*** Opening Recorded information ***

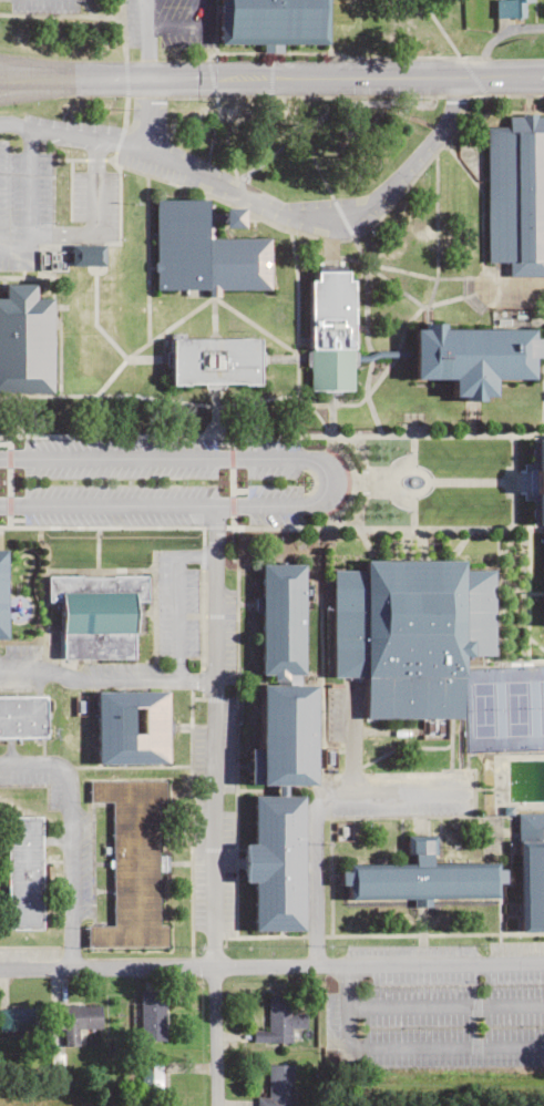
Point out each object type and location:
building: (510, 8)
building: (272, 21)
road: (29, 70)
road: (271, 77)
road: (45, 87)
road: (145, 113)
building: (516, 193)
road: (259, 200)
building: (204, 250)
road: (209, 311)
road: (160, 321)
road: (268, 328)
building: (331, 330)
building: (25, 338)
building: (474, 354)
building: (216, 359)
road: (294, 360)
road: (382, 378)
road: (157, 379)
road: (380, 393)
road: (484, 413)
road: (271, 433)
building: (541, 479)
road: (22, 480)
road: (491, 480)
road: (244, 481)
road: (330, 481)
road: (509, 482)
fountain: (423, 483)
road: (101, 527)
road: (378, 530)
building: (2, 591)
building: (97, 612)
building: (282, 616)
building: (411, 631)
road: (105, 679)
park: (512, 709)
building: (22, 715)
building: (132, 725)
building: (286, 735)
road: (392, 794)
road: (211, 805)
road: (68, 838)
building: (276, 862)
building: (131, 863)
building: (530, 870)
building: (23, 872)
building: (422, 879)
road: (315, 880)
road: (272, 966)
building: (151, 1015)
building: (82, 1016)
building: (20, 1018)
building: (278, 1021)
building: (278, 1084)

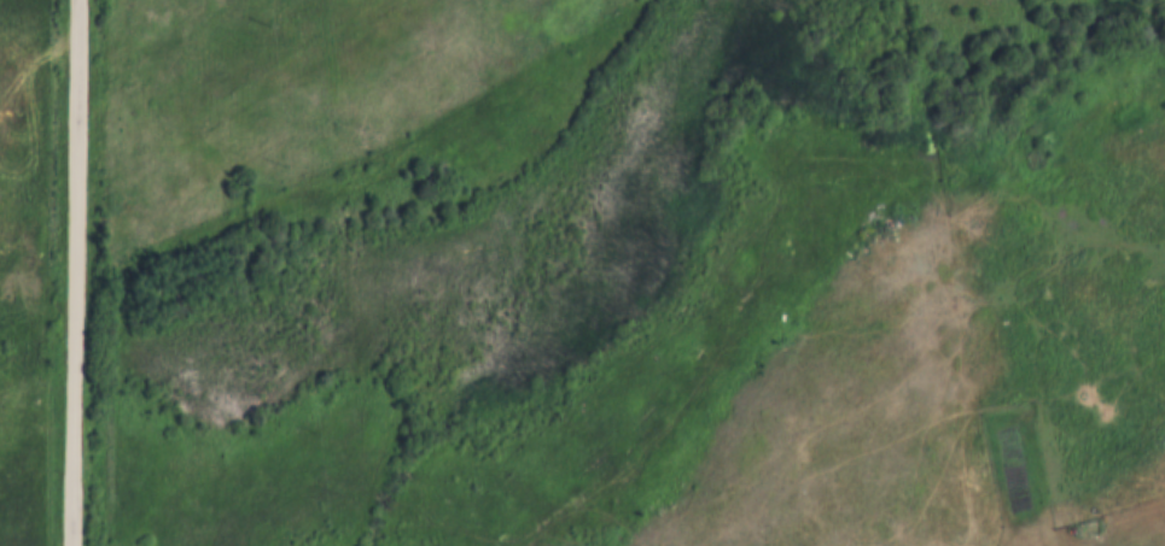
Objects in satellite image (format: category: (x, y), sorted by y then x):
road: (77, 273)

*** Closing Recorded information ***

### What needs to be done
Copy the records shown above in their entirety and exactly; images are to be left out.

### Answer to this task
Point out each object type and location:
building: (510, 8)
building: (272, 21)
road: (29, 70)
road: (271, 77)
road: (45, 87)
road: (145, 113)
building: (516, 193)
road: (259, 200)
building: (204, 250)
road: (209, 311)
road: (160, 321)
road: (268, 328)
building: (331, 330)
building: (25, 338)
building: (474, 354)
building: (216, 359)
road: (294, 360)
road: (382, 378)
road: (157, 379)
road: (380, 393)
road: (484, 413)
road: (271, 433)
building: (541, 479)
road: (22, 480)
road: (491, 480)
road: (244, 481)
road: (330, 481)
road: (509, 482)
fountain: (423, 483)
road: (101, 527)
road: (378, 530)
building: (2, 591)
building: (97, 612)
building: (282, 616)
building: (411, 631)
road: (105, 679)
park: (512, 709)
building: (22, 715)
building: (132, 725)
building: (286, 735)
road: (392, 794)
road: (211, 805)
road: (68, 838)
building: (276, 862)
building: (131, 863)
building: (530, 870)
building: (23, 872)
building: (422, 879)
road: (315, 880)
road: (272, 966)
building: (151, 1015)
building: (82, 1016)
building: (20, 1018)
building: (278, 1021)
building: (278, 1084)

Objects in satellite image (format: category: (x, y), sorted by y then x):
road: (77, 273)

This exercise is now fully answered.